ASSIGNED TASK
Take the line that contains "- repainted: red_rocket" and all lines after it, up to and including the last line of the data, and write them out exactly; nothing else belongs in the answer.

[Before-and-after object listings]
┏━━

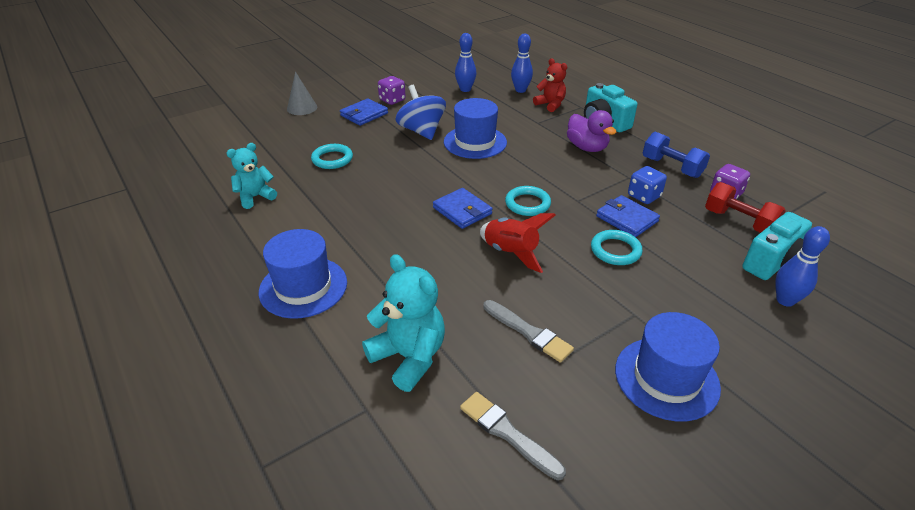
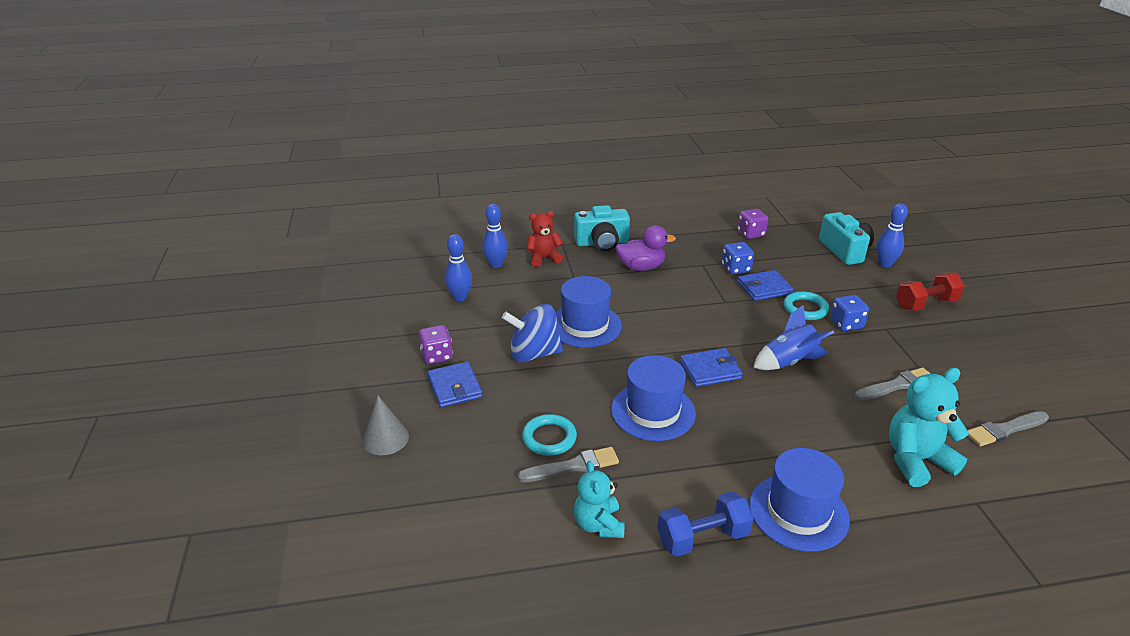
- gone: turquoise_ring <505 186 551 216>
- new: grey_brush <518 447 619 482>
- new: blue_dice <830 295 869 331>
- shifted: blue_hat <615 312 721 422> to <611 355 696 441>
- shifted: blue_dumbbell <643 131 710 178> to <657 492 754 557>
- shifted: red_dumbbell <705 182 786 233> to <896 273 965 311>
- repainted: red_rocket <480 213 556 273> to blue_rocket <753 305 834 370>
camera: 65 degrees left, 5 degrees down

┗━━

YOUR RESPONSE
- repainted: red_rocket <480 213 556 273> to blue_rocket <753 305 834 370>
camera: 65 degrees left, 5 degrees down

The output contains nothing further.